Task directions ▸ Look through the data below for the line with "removed | box" and the line with "566) | x1.59 |", then output those two and all lines in between, exactly as written.

Data to process ▸
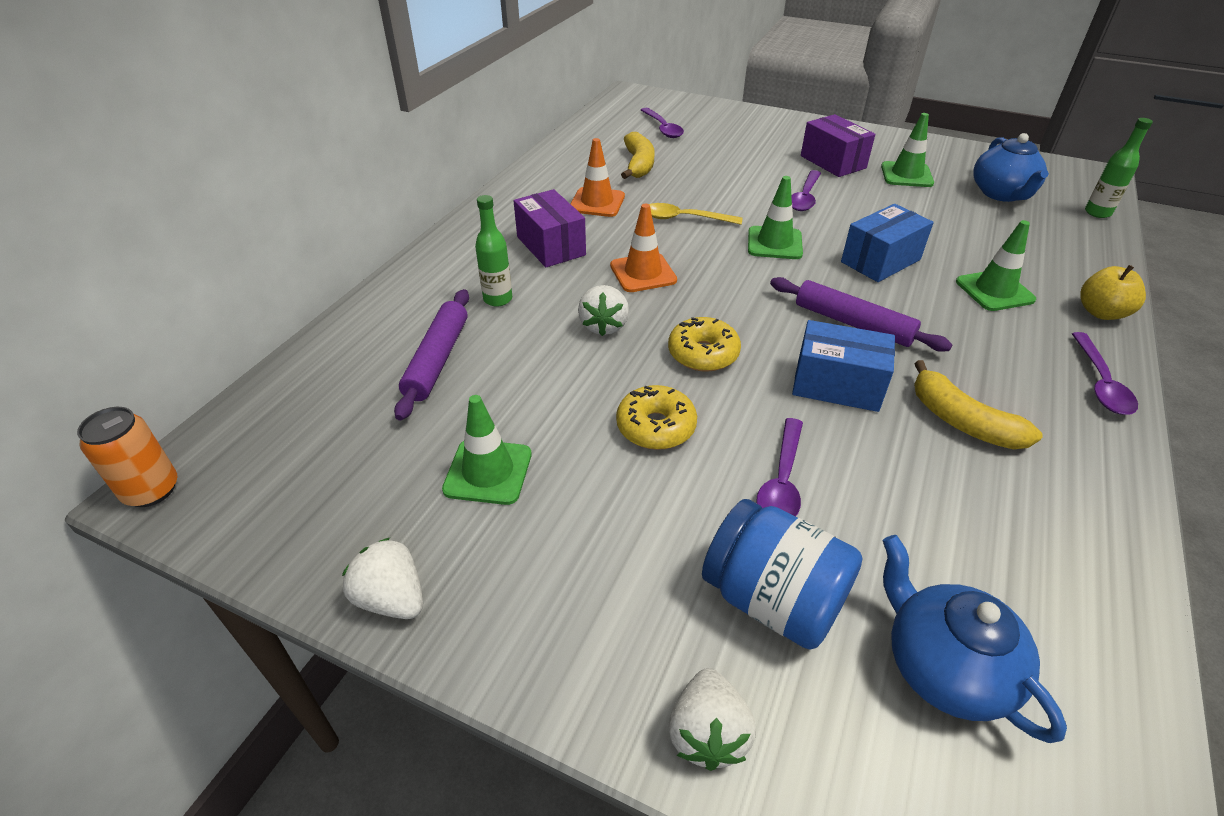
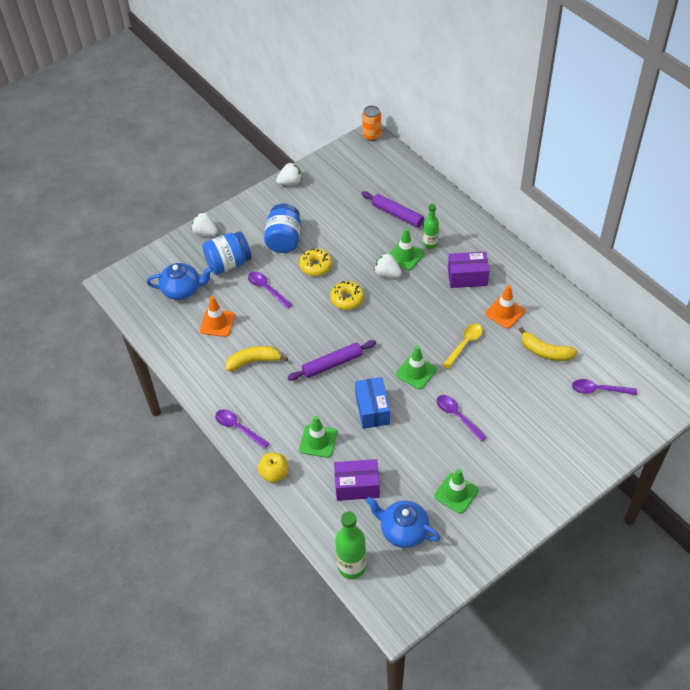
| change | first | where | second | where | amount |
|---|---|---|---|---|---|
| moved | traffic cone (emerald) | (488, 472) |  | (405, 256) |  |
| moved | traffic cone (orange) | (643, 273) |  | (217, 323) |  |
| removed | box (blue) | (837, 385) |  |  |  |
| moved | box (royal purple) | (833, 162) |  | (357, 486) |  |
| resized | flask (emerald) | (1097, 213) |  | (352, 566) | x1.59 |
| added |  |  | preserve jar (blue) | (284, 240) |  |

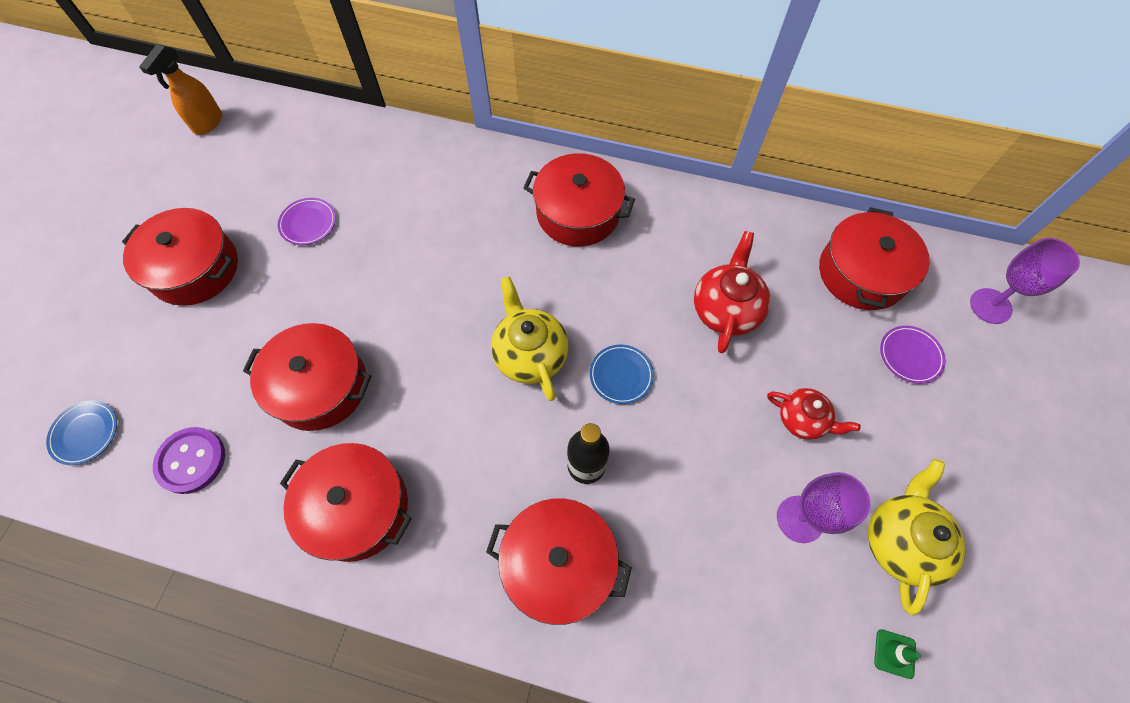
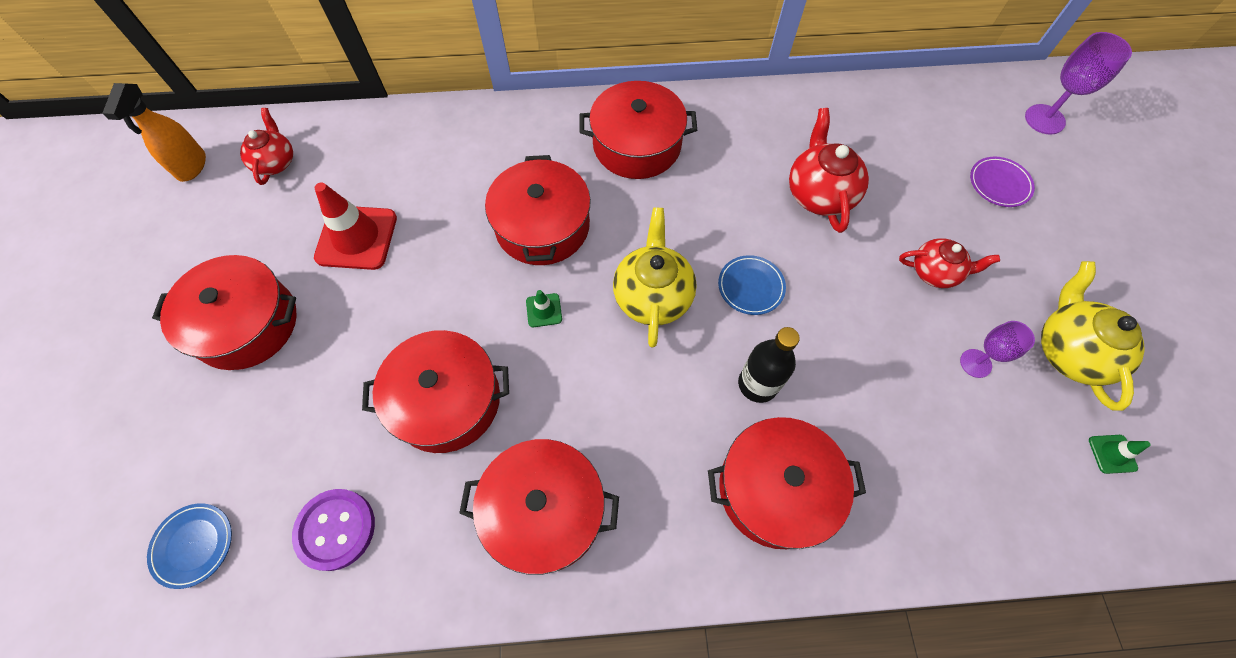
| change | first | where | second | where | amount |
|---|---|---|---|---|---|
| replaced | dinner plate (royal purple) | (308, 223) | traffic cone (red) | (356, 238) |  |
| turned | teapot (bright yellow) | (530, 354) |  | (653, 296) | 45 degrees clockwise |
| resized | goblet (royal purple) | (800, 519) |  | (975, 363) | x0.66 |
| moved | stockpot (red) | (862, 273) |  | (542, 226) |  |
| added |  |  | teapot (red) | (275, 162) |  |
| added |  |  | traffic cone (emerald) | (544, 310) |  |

---

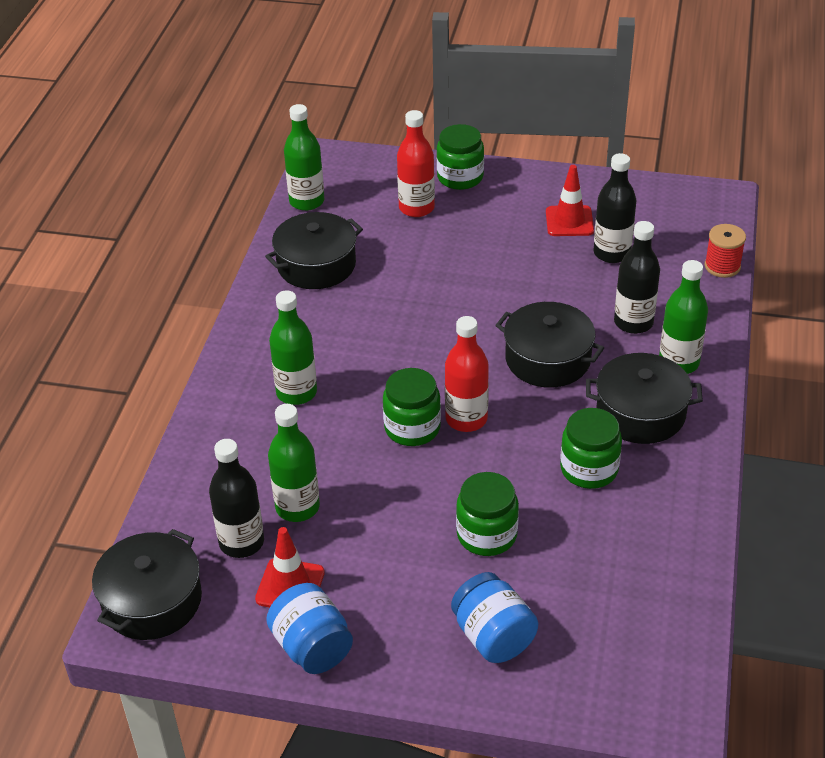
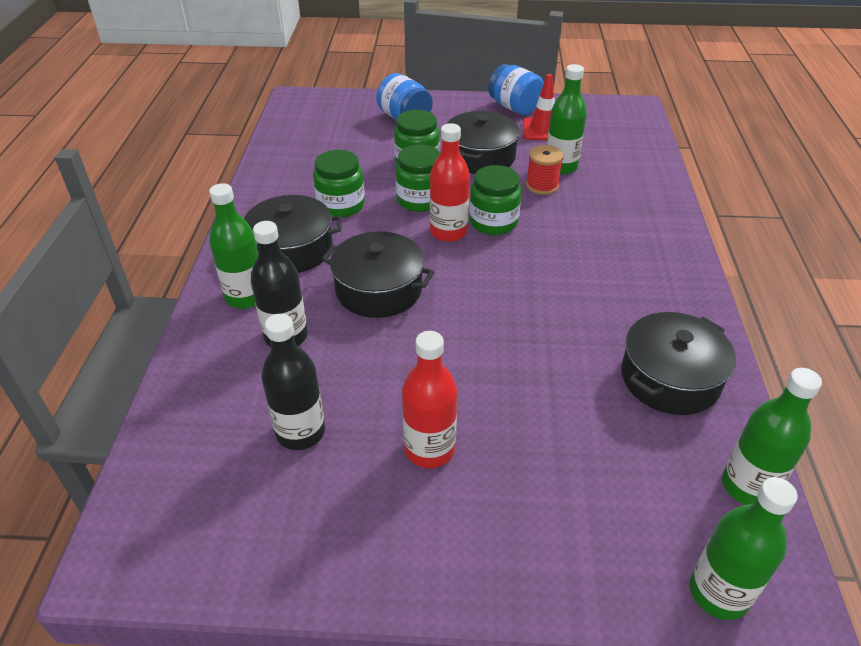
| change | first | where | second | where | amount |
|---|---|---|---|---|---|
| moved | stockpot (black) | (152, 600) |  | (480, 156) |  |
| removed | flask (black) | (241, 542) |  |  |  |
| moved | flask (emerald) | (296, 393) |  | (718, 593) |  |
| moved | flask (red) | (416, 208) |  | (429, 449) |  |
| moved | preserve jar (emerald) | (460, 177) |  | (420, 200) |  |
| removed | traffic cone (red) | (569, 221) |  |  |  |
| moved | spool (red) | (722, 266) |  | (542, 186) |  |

Answer box ▸
| removed | box (blue) | (837, 385) |  |  |  |
| moved | box (royal purple) | (833, 162) |  | (357, 486) |  |
| resized | flask (emerald) | (1097, 213) |  | (352, 566) | x1.59 |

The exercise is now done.